Exercise prompt: Find every line in the listing that contains the string "kern" and copy each one.

╔══

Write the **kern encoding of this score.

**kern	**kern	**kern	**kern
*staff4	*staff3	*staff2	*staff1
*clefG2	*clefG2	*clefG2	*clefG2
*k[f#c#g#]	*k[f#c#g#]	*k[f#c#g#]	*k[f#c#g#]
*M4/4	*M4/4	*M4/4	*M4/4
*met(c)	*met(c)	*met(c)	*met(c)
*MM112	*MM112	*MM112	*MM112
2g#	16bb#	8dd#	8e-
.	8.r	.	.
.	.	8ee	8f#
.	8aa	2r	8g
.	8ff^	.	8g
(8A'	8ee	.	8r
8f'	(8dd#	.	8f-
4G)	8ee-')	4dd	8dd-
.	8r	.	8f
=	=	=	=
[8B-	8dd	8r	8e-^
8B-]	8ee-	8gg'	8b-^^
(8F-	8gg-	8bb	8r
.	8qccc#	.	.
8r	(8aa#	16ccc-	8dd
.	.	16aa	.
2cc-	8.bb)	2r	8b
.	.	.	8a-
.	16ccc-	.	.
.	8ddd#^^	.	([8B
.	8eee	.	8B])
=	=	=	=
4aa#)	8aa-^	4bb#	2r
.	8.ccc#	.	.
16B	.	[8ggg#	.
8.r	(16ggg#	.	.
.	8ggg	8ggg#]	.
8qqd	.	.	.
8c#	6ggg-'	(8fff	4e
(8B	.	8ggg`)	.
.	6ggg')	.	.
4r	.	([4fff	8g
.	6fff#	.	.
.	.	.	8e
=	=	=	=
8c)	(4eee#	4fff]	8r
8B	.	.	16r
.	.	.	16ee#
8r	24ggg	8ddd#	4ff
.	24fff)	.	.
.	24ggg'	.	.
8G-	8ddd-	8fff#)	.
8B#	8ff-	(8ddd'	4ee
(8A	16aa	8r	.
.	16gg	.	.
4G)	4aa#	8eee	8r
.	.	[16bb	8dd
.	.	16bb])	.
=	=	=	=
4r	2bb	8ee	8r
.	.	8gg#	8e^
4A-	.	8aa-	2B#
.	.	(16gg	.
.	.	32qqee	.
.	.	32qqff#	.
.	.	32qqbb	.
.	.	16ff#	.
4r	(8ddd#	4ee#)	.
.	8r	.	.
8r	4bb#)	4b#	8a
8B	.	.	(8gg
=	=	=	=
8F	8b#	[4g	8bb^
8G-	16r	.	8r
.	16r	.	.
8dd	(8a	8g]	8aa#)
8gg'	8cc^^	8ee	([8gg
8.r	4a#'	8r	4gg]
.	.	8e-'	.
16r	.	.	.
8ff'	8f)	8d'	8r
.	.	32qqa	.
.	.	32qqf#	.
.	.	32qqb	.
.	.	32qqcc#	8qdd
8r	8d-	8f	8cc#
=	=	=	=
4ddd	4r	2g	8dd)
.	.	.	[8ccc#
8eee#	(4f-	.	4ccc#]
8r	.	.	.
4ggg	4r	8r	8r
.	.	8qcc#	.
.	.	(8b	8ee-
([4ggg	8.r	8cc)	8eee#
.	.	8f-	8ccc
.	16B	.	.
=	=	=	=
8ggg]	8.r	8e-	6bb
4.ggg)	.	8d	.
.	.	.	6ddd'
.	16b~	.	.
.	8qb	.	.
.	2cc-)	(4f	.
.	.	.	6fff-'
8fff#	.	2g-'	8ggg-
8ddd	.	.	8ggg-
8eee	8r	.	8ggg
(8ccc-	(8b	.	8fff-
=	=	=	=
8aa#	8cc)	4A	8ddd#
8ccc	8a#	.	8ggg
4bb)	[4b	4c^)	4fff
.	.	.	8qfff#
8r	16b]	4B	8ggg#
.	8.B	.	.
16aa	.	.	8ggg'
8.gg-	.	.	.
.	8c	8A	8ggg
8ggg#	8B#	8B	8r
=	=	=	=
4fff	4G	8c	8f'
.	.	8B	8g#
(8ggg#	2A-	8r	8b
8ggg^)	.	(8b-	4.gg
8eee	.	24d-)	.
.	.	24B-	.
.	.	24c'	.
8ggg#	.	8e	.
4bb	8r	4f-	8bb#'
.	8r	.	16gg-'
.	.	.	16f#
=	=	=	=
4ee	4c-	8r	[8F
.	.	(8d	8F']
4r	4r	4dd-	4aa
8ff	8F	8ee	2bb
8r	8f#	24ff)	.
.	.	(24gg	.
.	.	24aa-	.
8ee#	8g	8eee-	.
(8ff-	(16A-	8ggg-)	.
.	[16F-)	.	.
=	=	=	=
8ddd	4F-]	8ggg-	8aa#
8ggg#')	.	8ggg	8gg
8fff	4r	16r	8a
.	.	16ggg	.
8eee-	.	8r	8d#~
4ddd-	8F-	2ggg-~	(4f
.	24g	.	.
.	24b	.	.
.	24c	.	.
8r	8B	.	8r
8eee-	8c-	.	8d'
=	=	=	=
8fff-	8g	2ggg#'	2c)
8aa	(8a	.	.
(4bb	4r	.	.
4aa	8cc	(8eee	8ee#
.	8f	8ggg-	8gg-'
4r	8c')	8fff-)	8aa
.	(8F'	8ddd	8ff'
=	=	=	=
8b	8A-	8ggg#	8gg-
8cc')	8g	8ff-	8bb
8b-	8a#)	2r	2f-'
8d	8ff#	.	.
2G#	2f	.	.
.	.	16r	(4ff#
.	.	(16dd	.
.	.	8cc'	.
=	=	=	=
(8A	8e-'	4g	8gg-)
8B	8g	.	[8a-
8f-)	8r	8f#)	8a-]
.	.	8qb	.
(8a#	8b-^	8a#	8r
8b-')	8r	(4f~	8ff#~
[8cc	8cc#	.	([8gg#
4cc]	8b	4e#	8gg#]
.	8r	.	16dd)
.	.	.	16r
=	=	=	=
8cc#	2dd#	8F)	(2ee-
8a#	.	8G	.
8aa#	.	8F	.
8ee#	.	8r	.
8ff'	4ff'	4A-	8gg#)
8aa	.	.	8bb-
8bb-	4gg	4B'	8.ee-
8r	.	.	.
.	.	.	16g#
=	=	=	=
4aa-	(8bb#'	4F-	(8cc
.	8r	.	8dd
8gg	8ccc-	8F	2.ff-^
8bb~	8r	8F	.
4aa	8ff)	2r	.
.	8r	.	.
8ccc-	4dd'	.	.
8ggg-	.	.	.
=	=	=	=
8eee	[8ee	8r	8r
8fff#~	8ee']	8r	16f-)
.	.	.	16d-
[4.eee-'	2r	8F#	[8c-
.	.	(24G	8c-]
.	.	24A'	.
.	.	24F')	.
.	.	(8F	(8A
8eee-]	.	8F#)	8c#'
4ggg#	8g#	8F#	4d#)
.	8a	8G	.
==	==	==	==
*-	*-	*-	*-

╚══

Result of the exercise:
Write the **kern encoding of this score.
**kern	**kern	**kern	**kern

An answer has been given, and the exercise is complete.